> **Problem to solve**:
Copy word for word, please, the lines of the entries below running from the one containing "brown slope L3:M4" to the one containing "pink slope P13:Q15", both ends included.

> **Dataset records**:
-------------------------
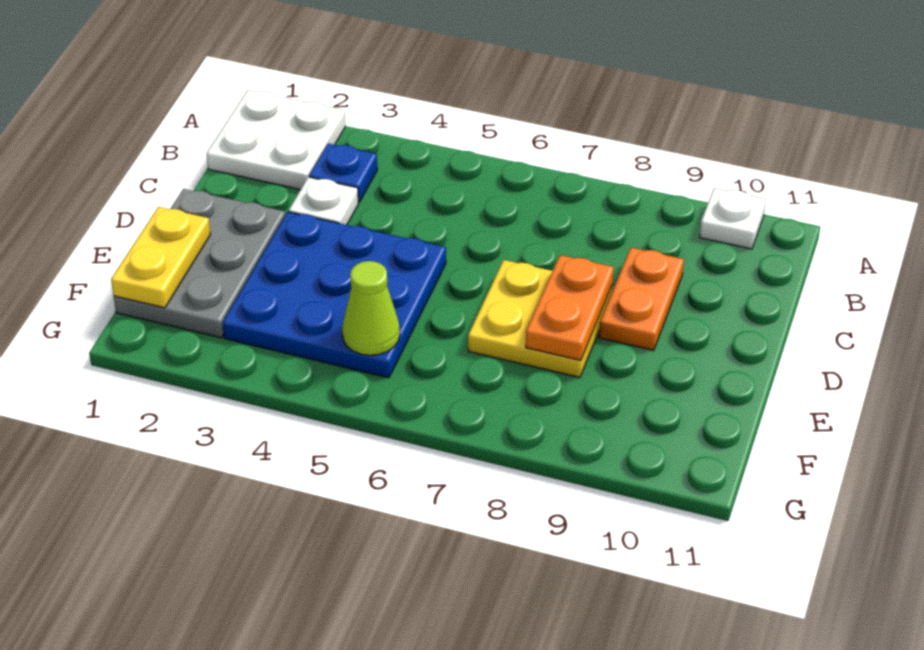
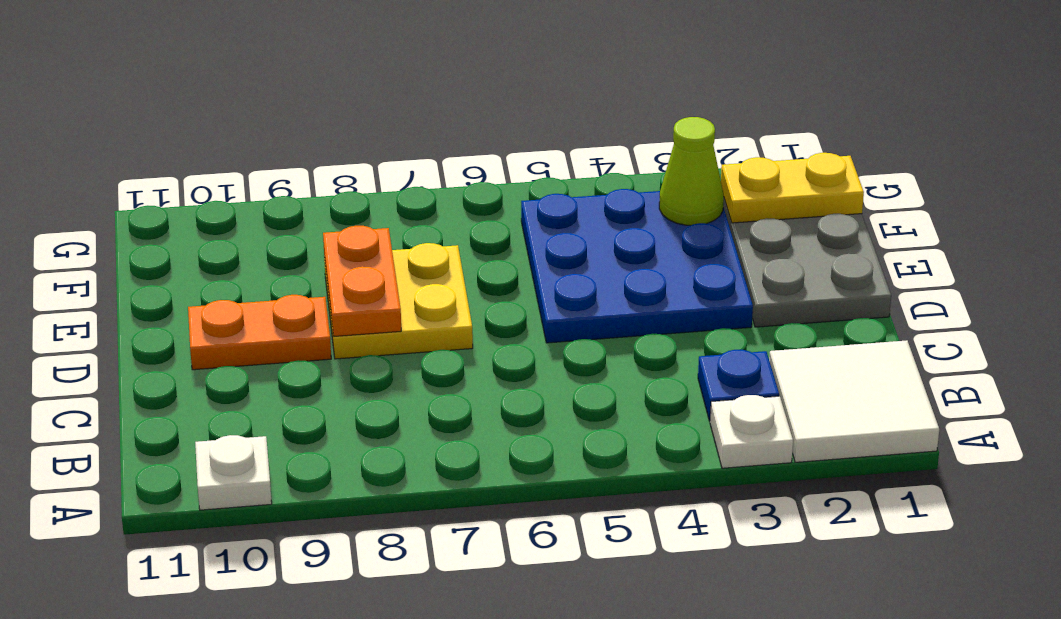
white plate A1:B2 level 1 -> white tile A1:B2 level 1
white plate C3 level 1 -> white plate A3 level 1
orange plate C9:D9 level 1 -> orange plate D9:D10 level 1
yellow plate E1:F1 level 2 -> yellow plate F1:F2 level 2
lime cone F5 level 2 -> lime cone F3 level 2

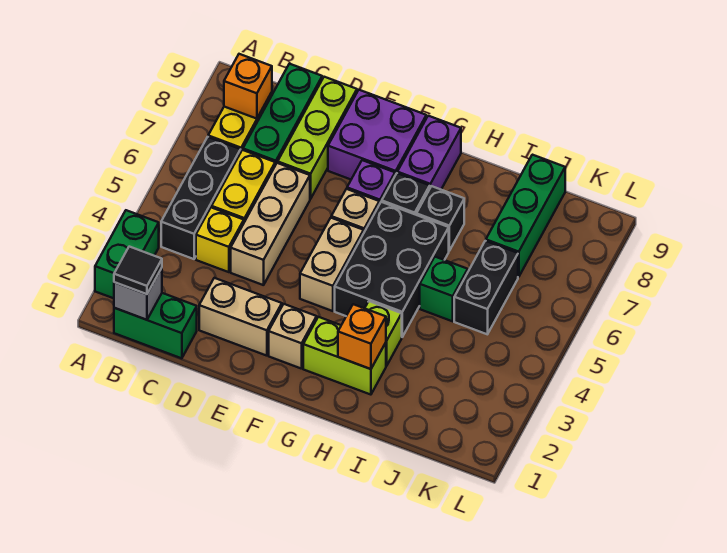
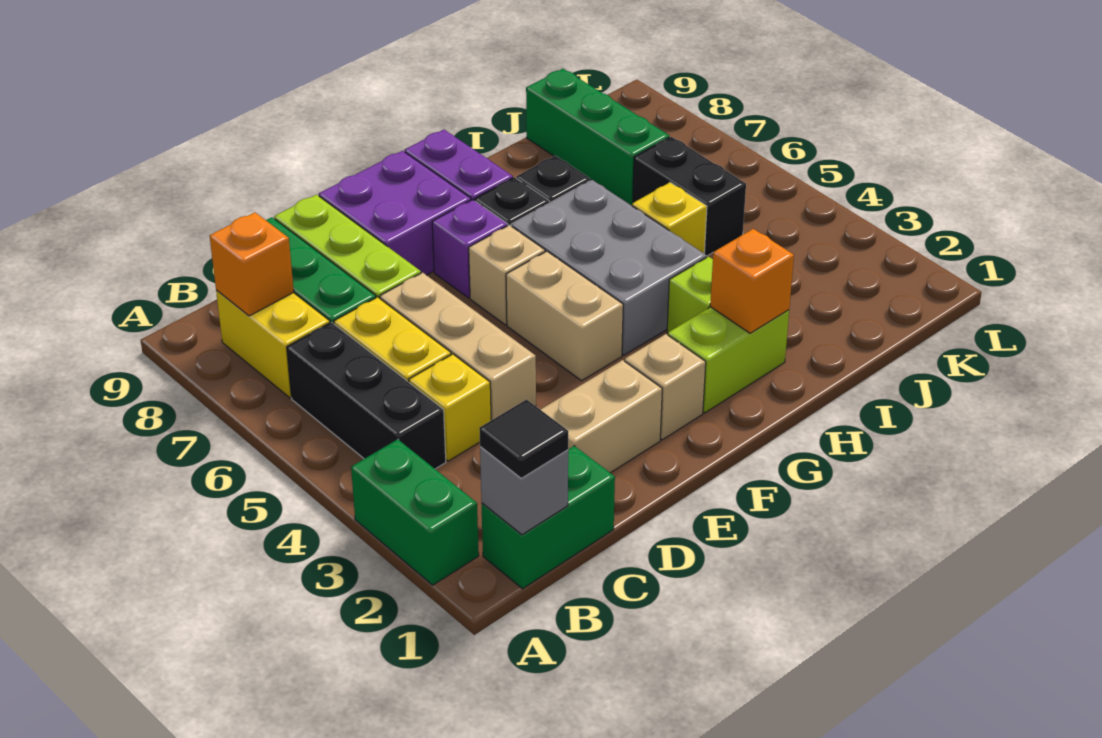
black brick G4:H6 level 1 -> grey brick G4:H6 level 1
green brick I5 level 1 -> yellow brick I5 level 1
-------------------------
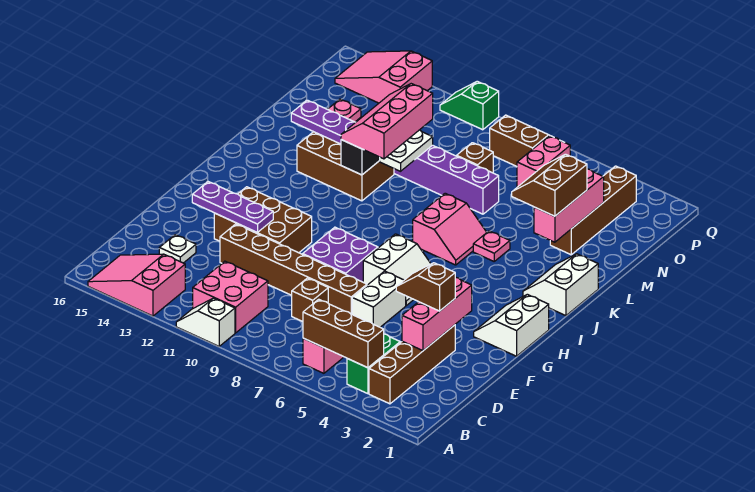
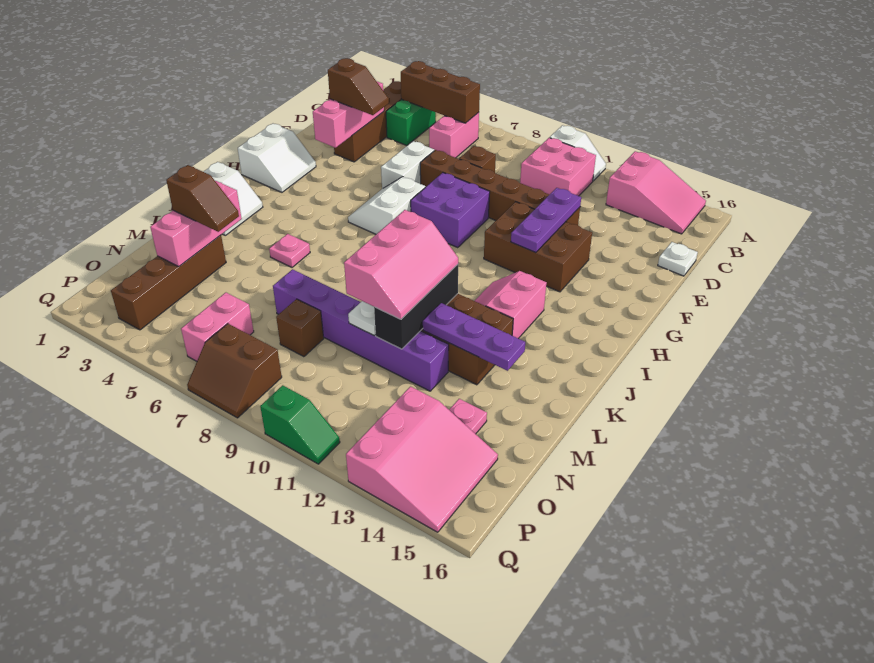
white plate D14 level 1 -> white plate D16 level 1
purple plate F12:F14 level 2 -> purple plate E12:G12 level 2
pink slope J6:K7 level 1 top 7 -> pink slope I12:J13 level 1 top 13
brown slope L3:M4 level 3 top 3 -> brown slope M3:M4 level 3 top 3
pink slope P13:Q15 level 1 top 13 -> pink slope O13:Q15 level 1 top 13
-------------------------
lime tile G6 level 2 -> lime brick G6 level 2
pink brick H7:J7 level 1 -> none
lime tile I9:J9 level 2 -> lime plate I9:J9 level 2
-------------------------
> **Your solution**:
brown slope L3:M4 level 3 top 3 -> brown slope M3:M4 level 3 top 3
pink slope P13:Q15 level 1 top 13 -> pink slope O13:Q15 level 1 top 13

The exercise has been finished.